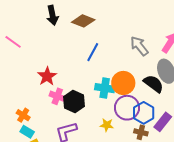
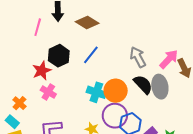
pink line: (13, 42) -> (38, 27), moved, turned 60
black semicircle: (154, 84) -> (143, 84), moved
black hexagon: (74, 101) -> (59, 56), moved
orange cross: (23, 115) -> (19, 103), moved

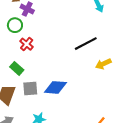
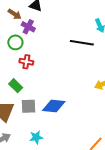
red cross: (27, 44) -> (26, 62), turned -32
black line: (86, 44) -> (82, 43), moved, turned 35

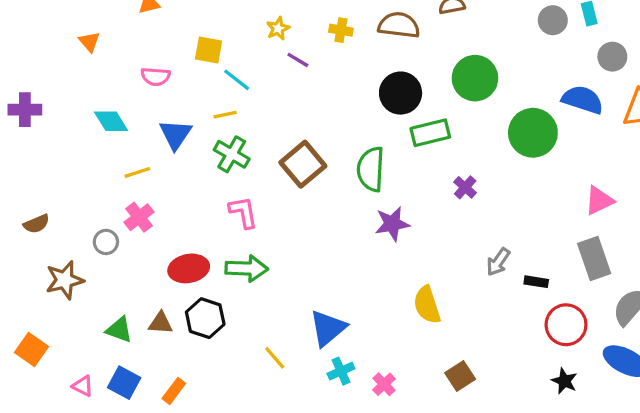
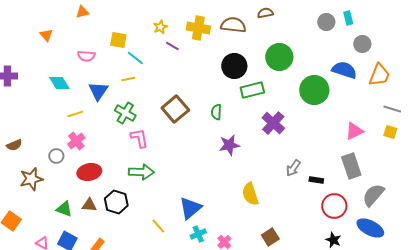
yellow cross: (341, 30) -> (198, 28), size x1.6
green cross: (232, 154) -> (125, 113), moved
green semicircle: (371, 169) -> (216, 112), size x0.6
purple cross: (465, 187) -> (273, 123), size x1.6
red ellipse: (189, 268) -> (89, 172), moved

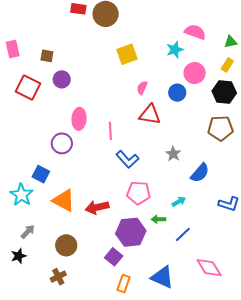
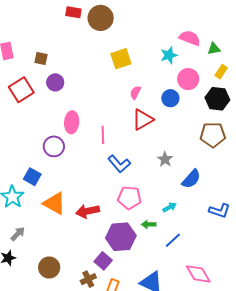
green triangle: (231, 42) -> (214, 49), moved
red square: (28, 88) -> (21, 90), turned 30
red triangle: (150, 115) -> (143, 120), turned -40
brown circle: (66, 245) -> (49, 267), moved
brown cross: (58, 277) -> (88, 279), moved

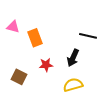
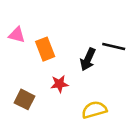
black arrow: (73, 58) -> (88, 59), moved

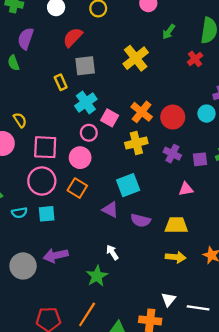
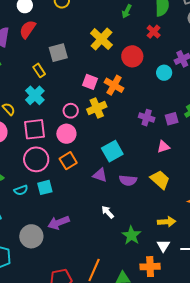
red semicircle: (73, 37) -> (28, 29), moved
cyan cross: (86, 102) -> (35, 95), moved
cyan circle: (207, 114) -> (164, 73), moved
red circle: (173, 117) -> (132, 56), moved
pink square: (110, 118) -> (90, 82), moved
yellow cross: (136, 143) -> (97, 108), moved
orange square: (77, 188) -> (68, 161), turned 36
yellow trapezoid: (176, 225) -> (160, 180), turned 50
yellow arrow: (176, 257) -> (167, 222), moved
green star: (97, 276) -> (131, 235), moved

_Goal of the exercise_. In the entries above, find the line containing "green triangle: (231, 42) -> (214, 49), moved" and the line containing "yellow cross: (136, 143) -> (97, 108), moved"; give again exactly those two lines and every line between them, minus the pictures.

_Result of this exercise_.
green triangle: (231, 42) -> (214, 49), moved
red square: (28, 88) -> (21, 90), turned 30
red triangle: (150, 115) -> (143, 120), turned -40
brown circle: (66, 245) -> (49, 267), moved
brown cross: (58, 277) -> (88, 279), moved

black arrow: (73, 58) -> (88, 59), moved

red semicircle: (73, 37) -> (28, 29), moved
cyan cross: (86, 102) -> (35, 95), moved
cyan circle: (207, 114) -> (164, 73), moved
red circle: (173, 117) -> (132, 56), moved
pink square: (110, 118) -> (90, 82), moved
yellow cross: (136, 143) -> (97, 108), moved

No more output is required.